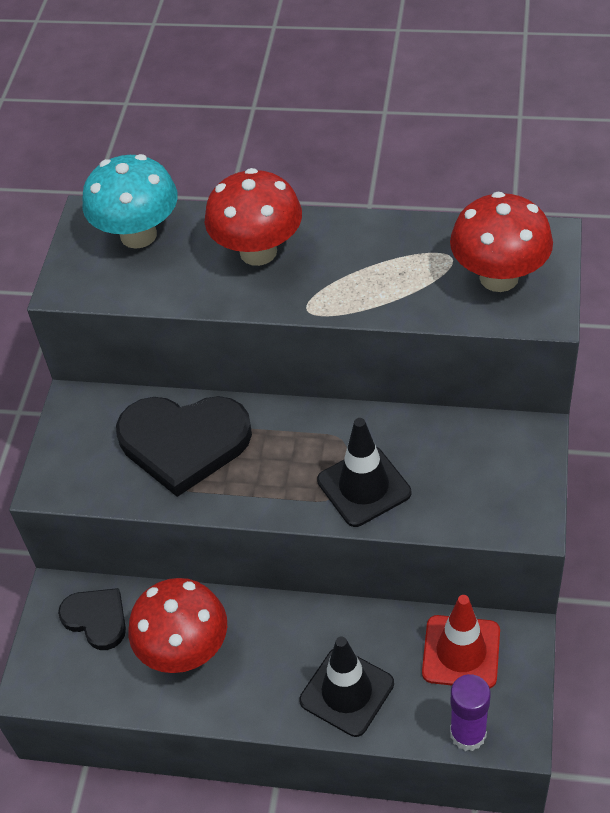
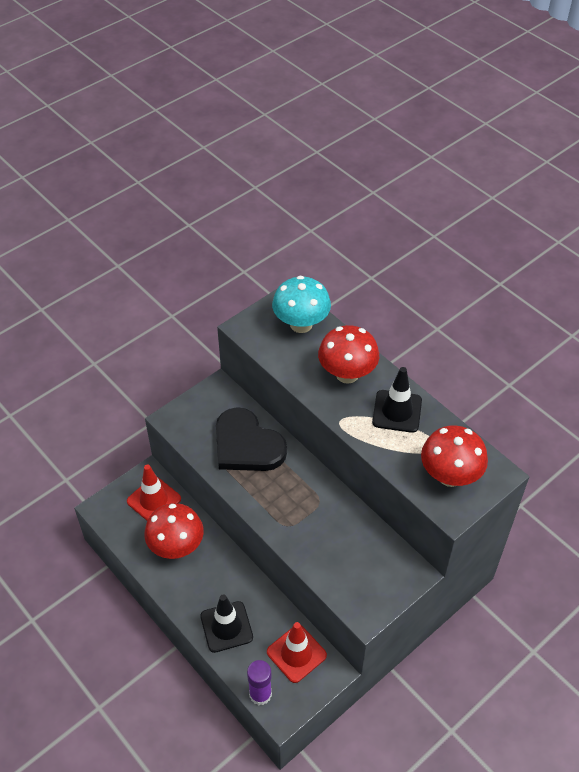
camera: 35 degrees right, 0 degrees up
(96, 619) = (154, 500): black heart -> red traffic cone
(364, 486) = (306, 532): black traffic cone -> black traffic cone (397, 411)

* _Exercise directions_
Only the number is wanted: how many lines in the data include the string "traffic"?

* _Result of this task_
2